** DATA FOR REVIEW follows **

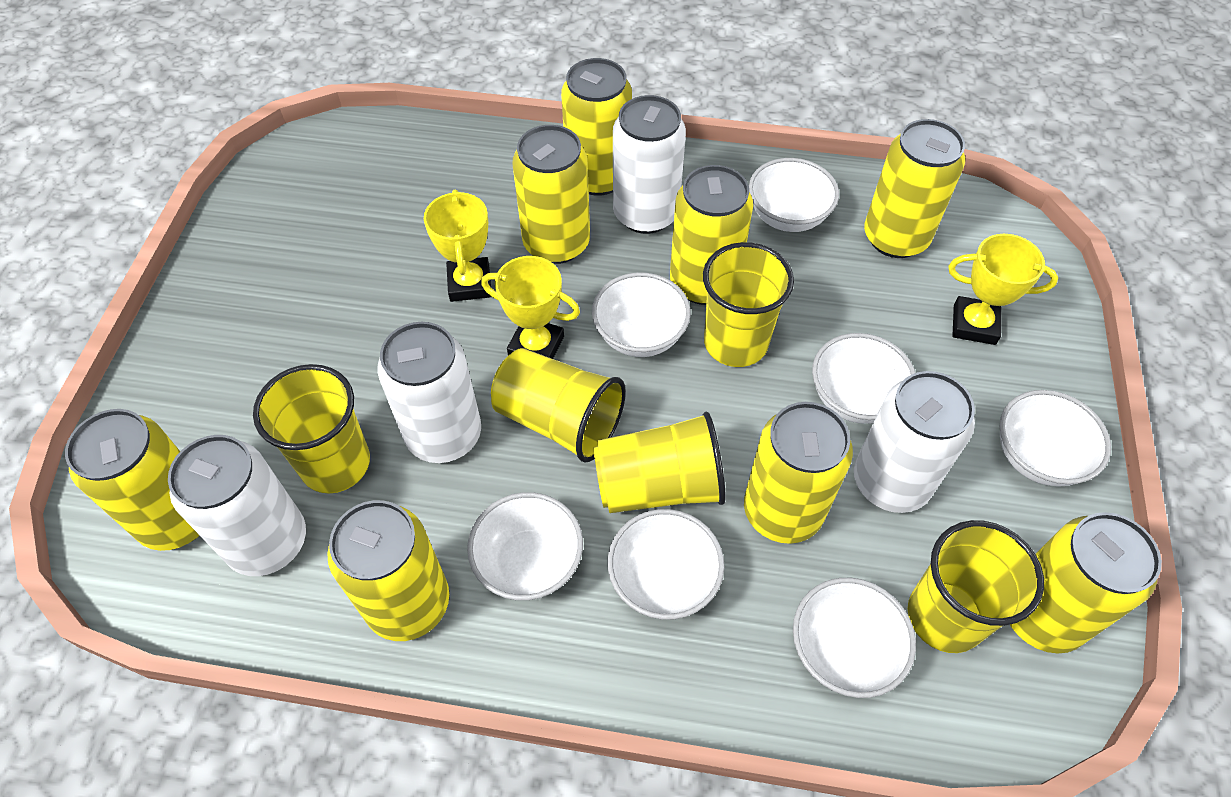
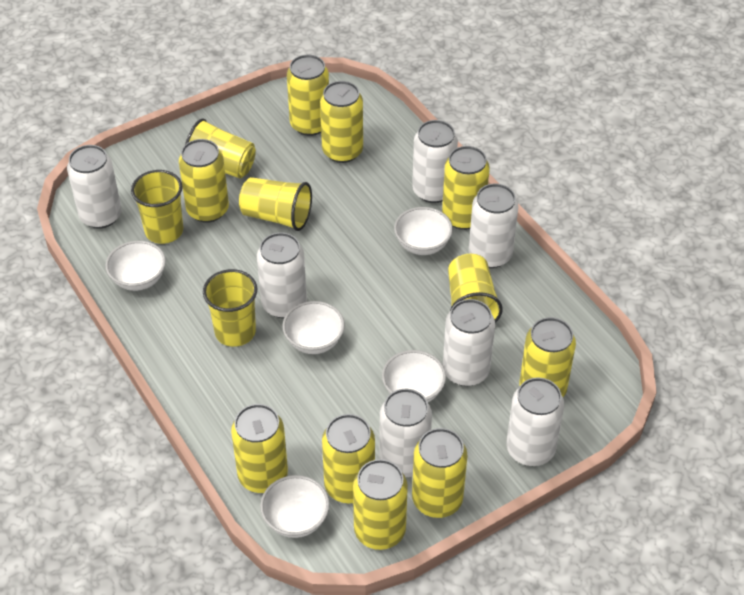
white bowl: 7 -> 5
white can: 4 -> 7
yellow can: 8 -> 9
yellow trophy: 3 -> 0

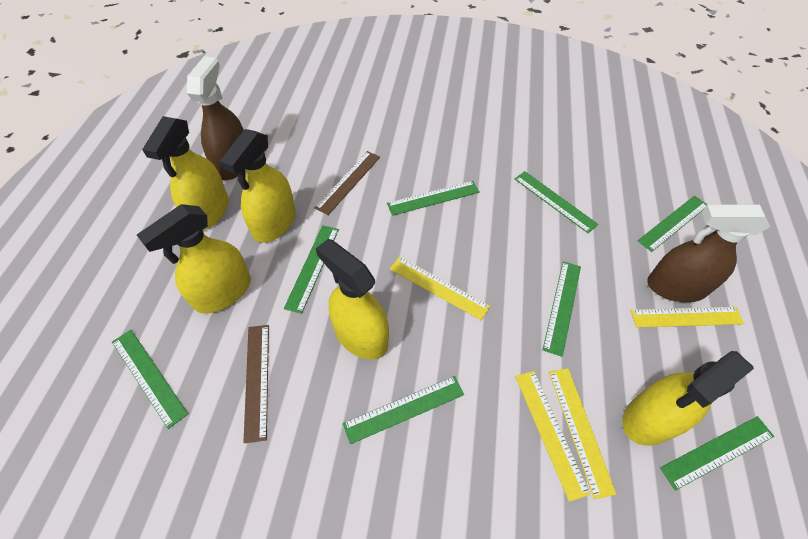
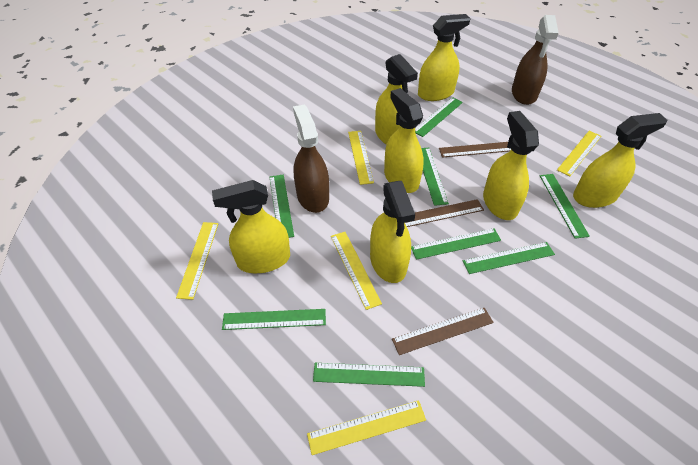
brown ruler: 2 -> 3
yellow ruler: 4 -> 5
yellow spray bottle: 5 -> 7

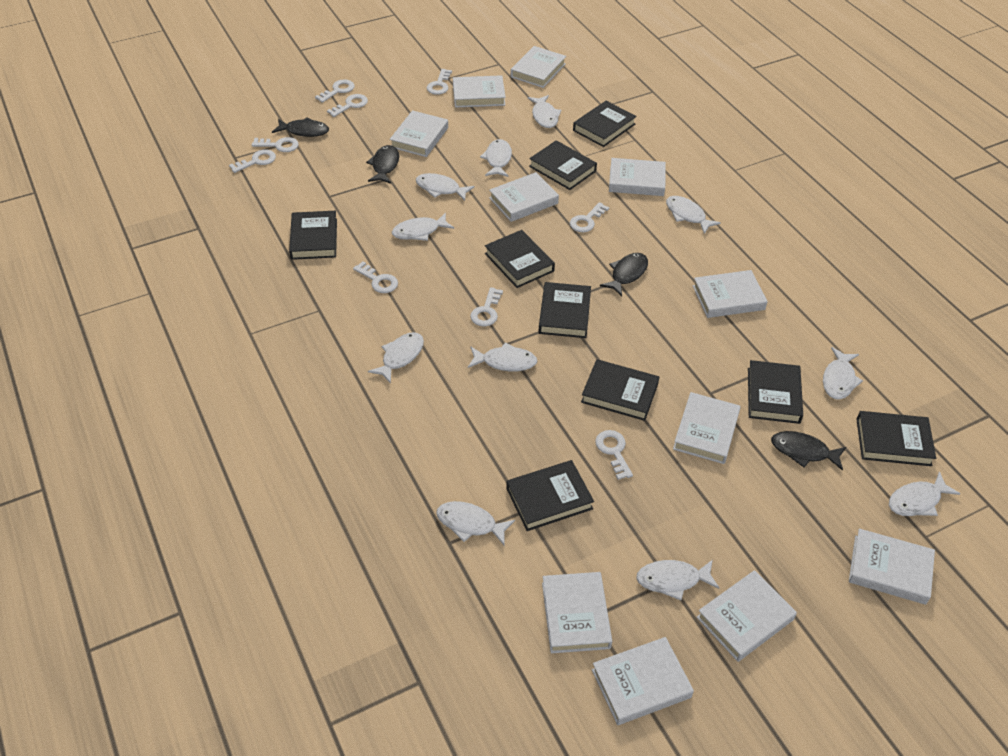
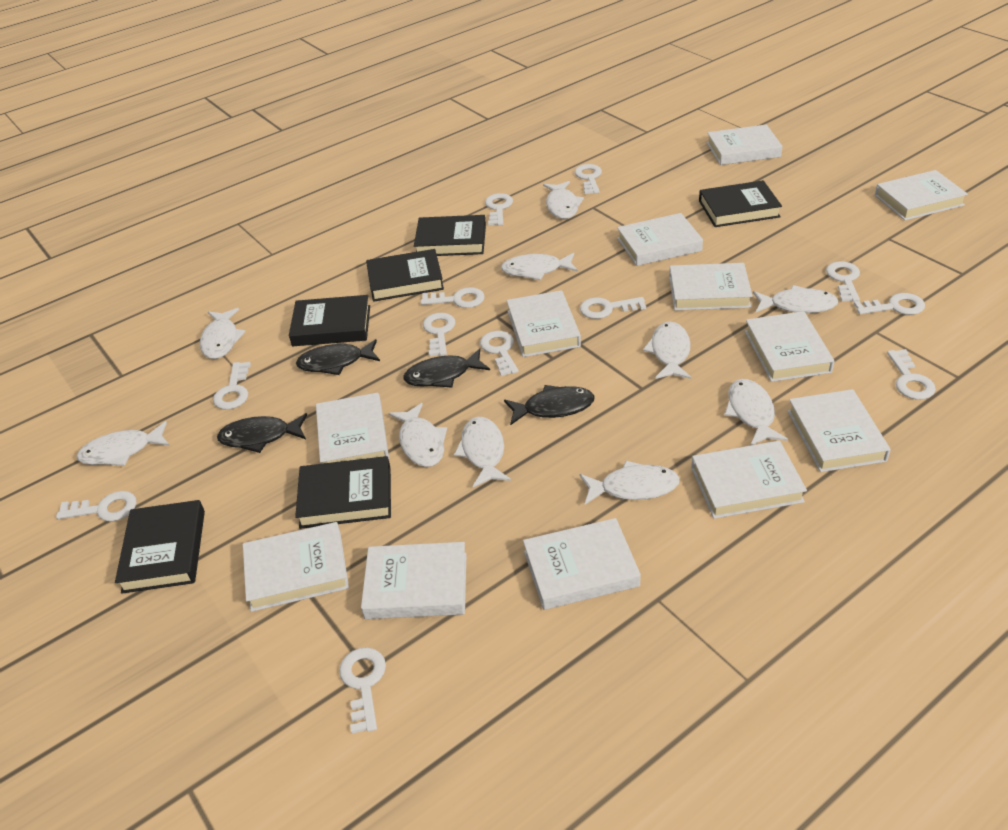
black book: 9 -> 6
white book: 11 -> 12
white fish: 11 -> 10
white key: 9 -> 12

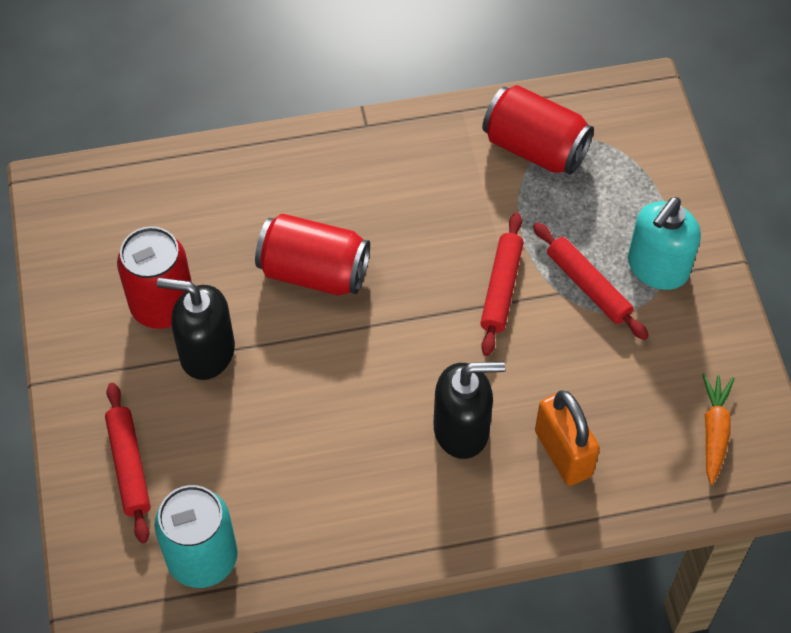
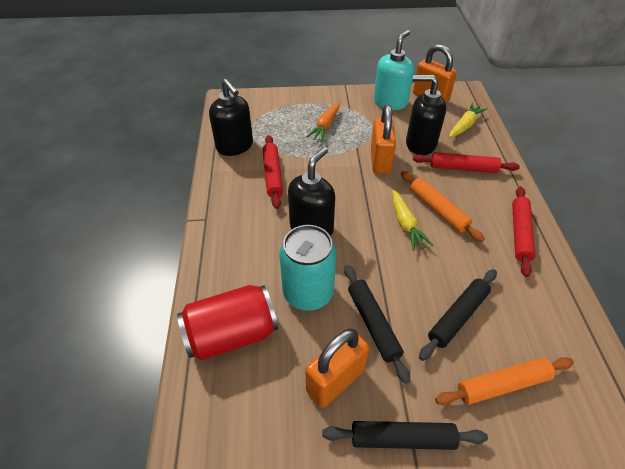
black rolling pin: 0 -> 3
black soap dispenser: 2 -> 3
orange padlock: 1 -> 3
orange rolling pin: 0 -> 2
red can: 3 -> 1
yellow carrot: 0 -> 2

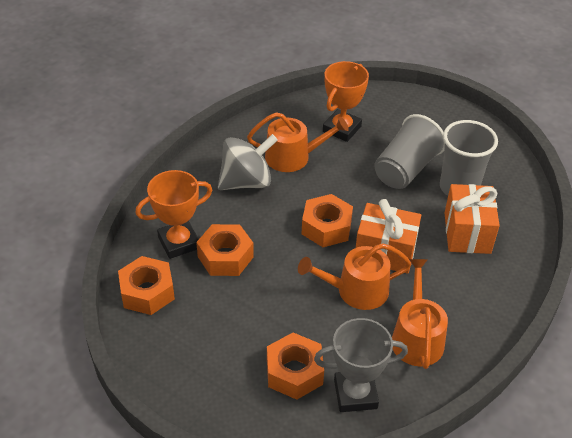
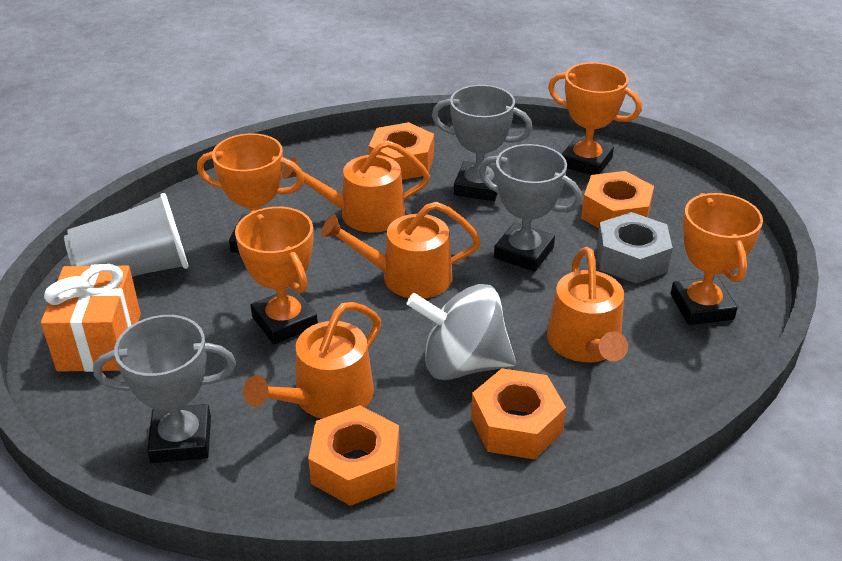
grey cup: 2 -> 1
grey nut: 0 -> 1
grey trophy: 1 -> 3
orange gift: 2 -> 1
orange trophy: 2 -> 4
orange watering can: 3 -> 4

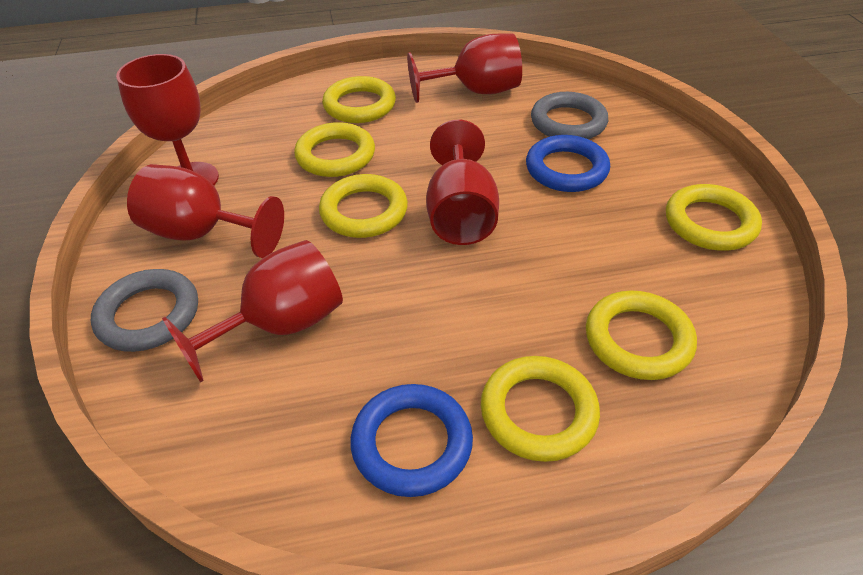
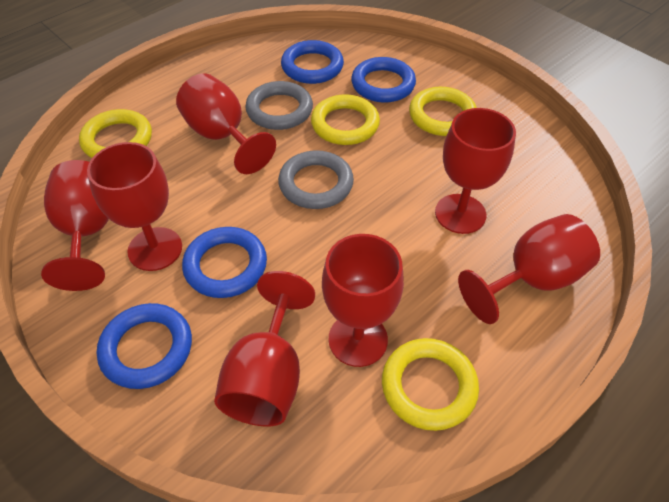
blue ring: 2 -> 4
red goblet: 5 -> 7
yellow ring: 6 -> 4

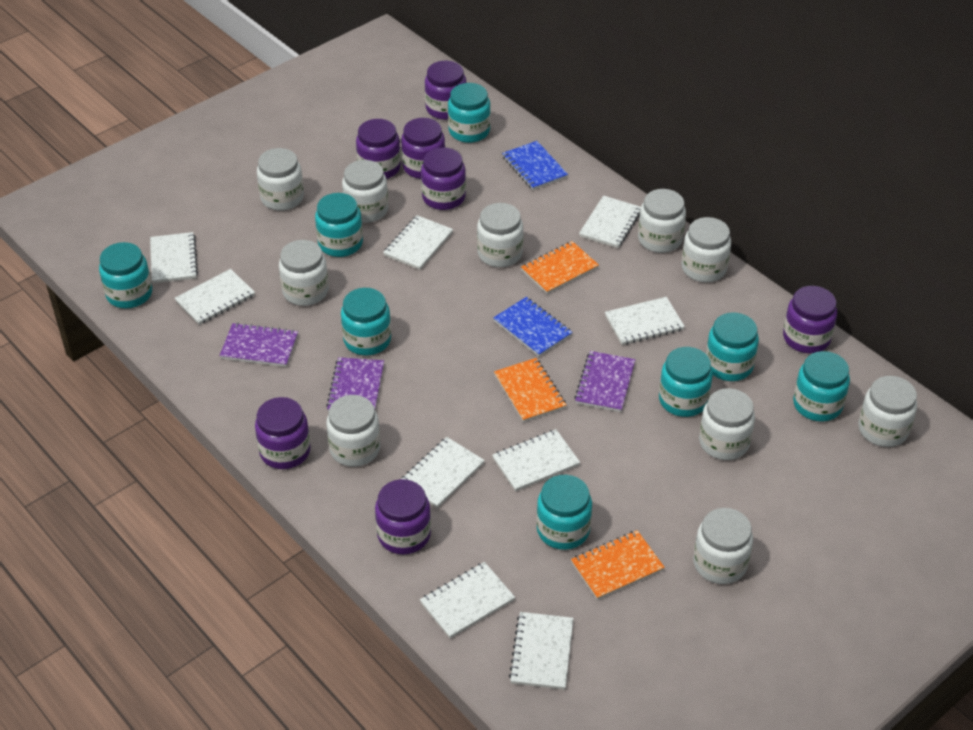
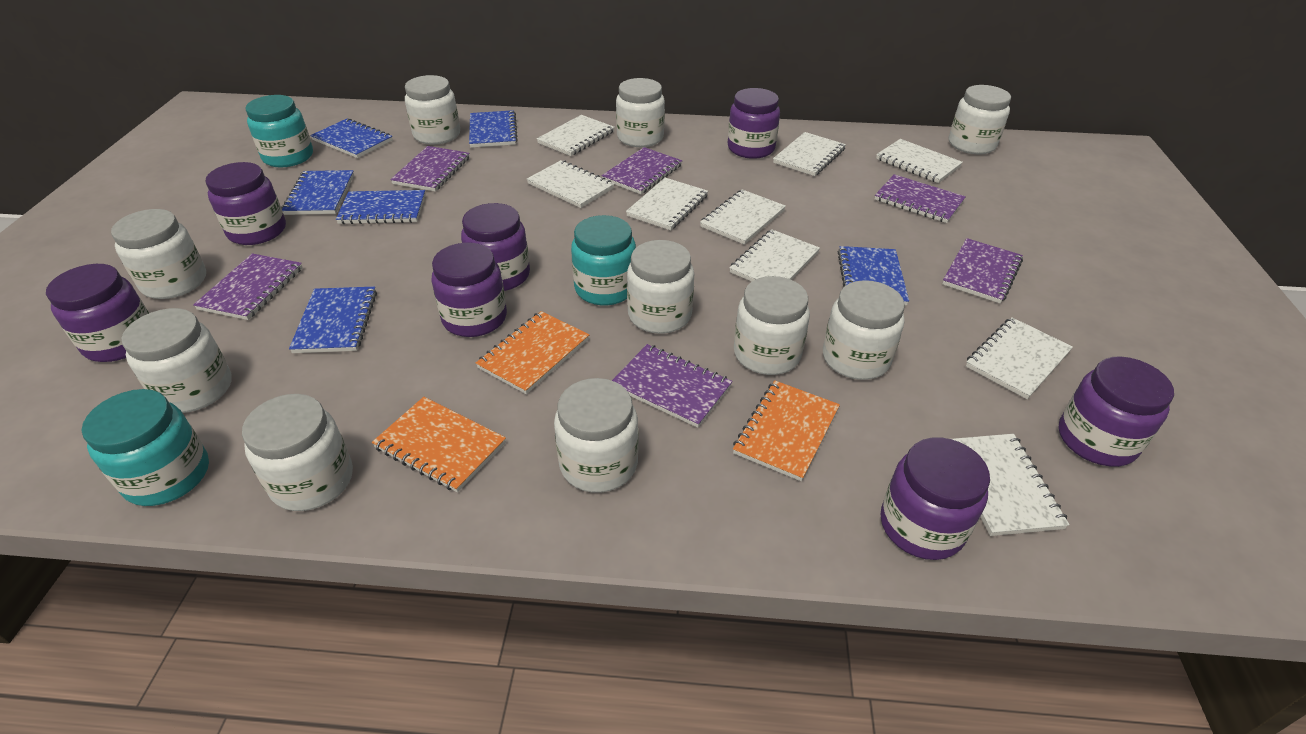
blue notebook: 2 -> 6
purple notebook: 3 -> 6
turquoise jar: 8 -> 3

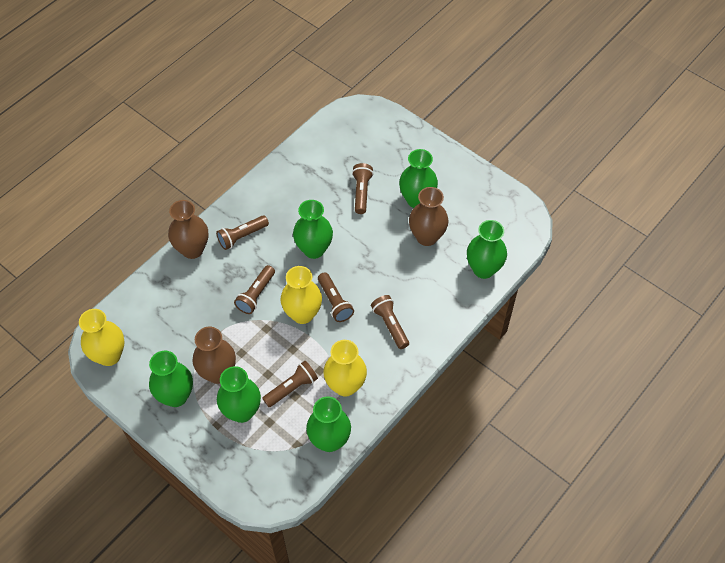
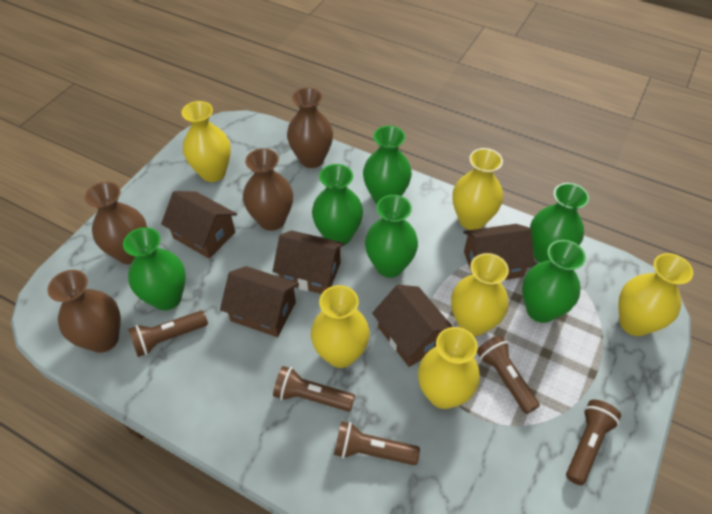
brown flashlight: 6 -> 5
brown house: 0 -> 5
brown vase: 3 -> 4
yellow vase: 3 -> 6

** End of DATA FOR REVIEW **

WHAT TO PRODUCE: The records above should be returned exactly, with only their pictures held back.

ANSWER SPACE:
white bowl: 7 -> 5
white can: 4 -> 7
yellow can: 8 -> 9
yellow trophy: 3 -> 0

brown ruler: 2 -> 3
yellow ruler: 4 -> 5
yellow spray bottle: 5 -> 7

black book: 9 -> 6
white book: 11 -> 12
white fish: 11 -> 10
white key: 9 -> 12

black rolling pin: 0 -> 3
black soap dispenser: 2 -> 3
orange padlock: 1 -> 3
orange rolling pin: 0 -> 2
red can: 3 -> 1
yellow carrot: 0 -> 2

grey cup: 2 -> 1
grey nut: 0 -> 1
grey trophy: 1 -> 3
orange gift: 2 -> 1
orange trophy: 2 -> 4
orange watering can: 3 -> 4

blue ring: 2 -> 4
red goblet: 5 -> 7
yellow ring: 6 -> 4

blue notebook: 2 -> 6
purple notebook: 3 -> 6
turquoise jar: 8 -> 3

brown flashlight: 6 -> 5
brown house: 0 -> 5
brown vase: 3 -> 4
yellow vase: 3 -> 6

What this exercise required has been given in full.